Before-and-after object listings:

□ □ □ □

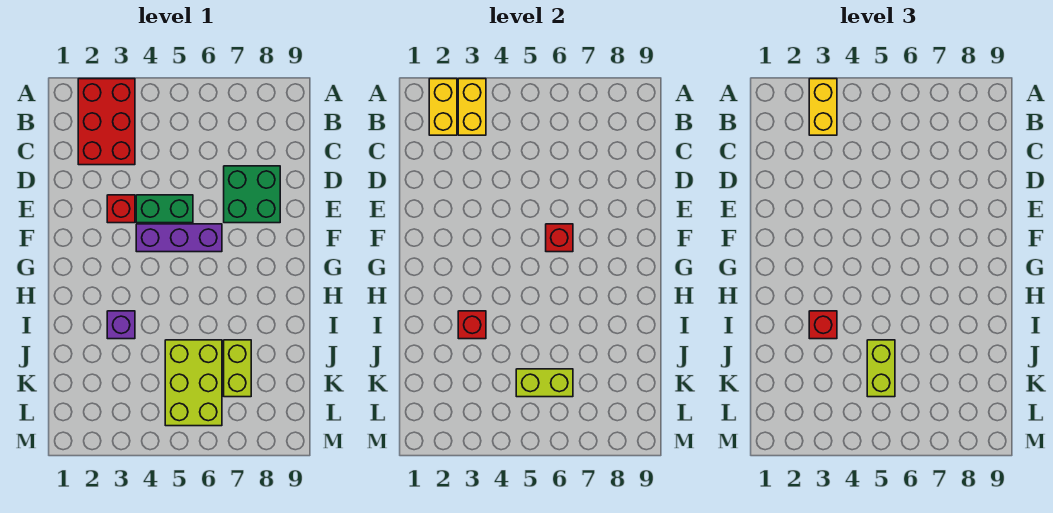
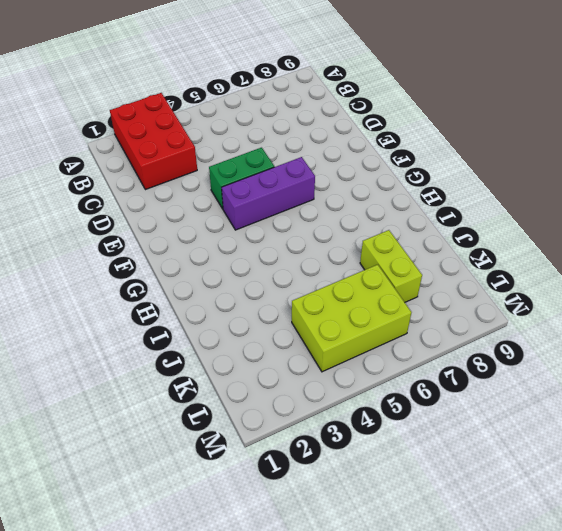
lime brick K4:L6 level 1 -> lime brick J5:L6 level 1
none -> green brick D7:E8 level 1
none -> red brick E3 level 1
none -> purple brick I3 level 1

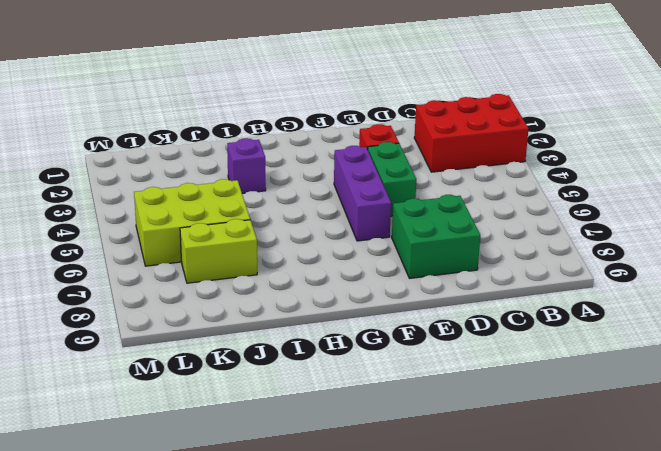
none -> yellow brick A2:B2 level 2
none -> yellow brick A3:B3 level 2
none -> red brick F6 level 2

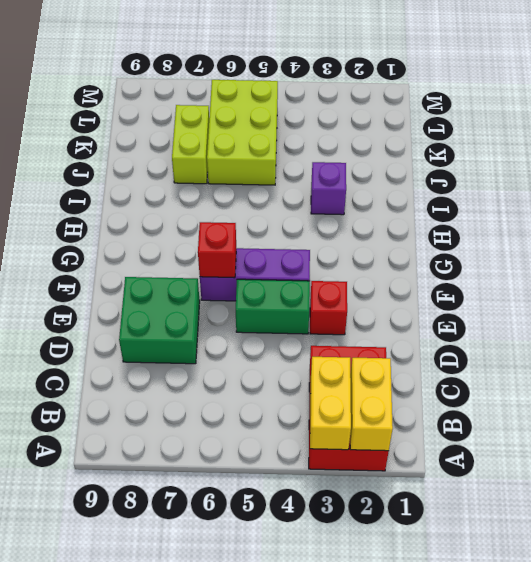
none -> red brick I3 level 2
none -> lime brick K5:K6 level 2
none -> yellow brick A3:B3 level 3

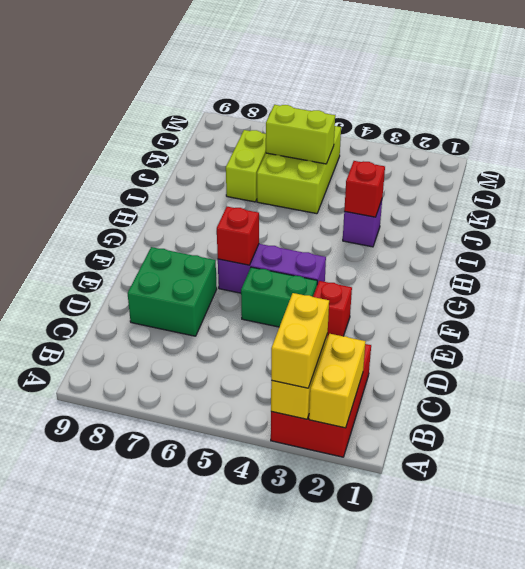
none -> red brick I3 level 3
none -> lime brick J5:K5 level 3

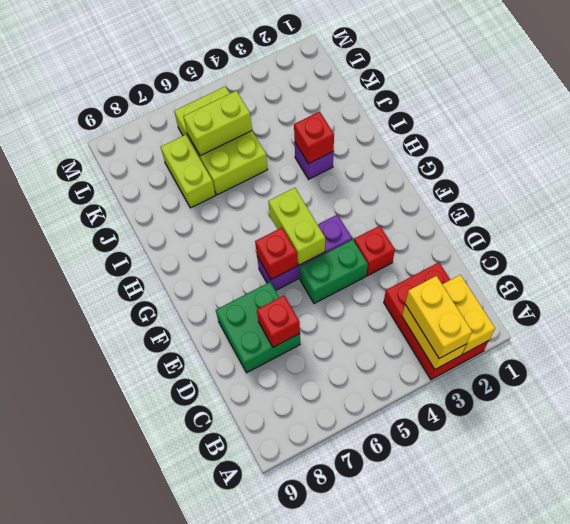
red brick D7 level 2 -> red brick I3 level 3
lime brick F5:G5 level 2 -> lime brick J5:K5 level 3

□ □ □ □

▸ EXERCISE
Repeat exactly the lines above, starting at the one that contains "none -> green brick D7:E8 level 1" and stopping at the last line of the entries, and leave out the pictures.

▸ YOUR RESPONSE
none -> green brick D7:E8 level 1
none -> red brick E3 level 1
none -> purple brick I3 level 1

none -> yellow brick A2:B2 level 2
none -> yellow brick A3:B3 level 2
none -> red brick F6 level 2

none -> red brick I3 level 2
none -> lime brick K5:K6 level 2
none -> yellow brick A3:B3 level 3

none -> red brick I3 level 3
none -> lime brick J5:K5 level 3

red brick D7 level 2 -> red brick I3 level 3
lime brick F5:G5 level 2 -> lime brick J5:K5 level 3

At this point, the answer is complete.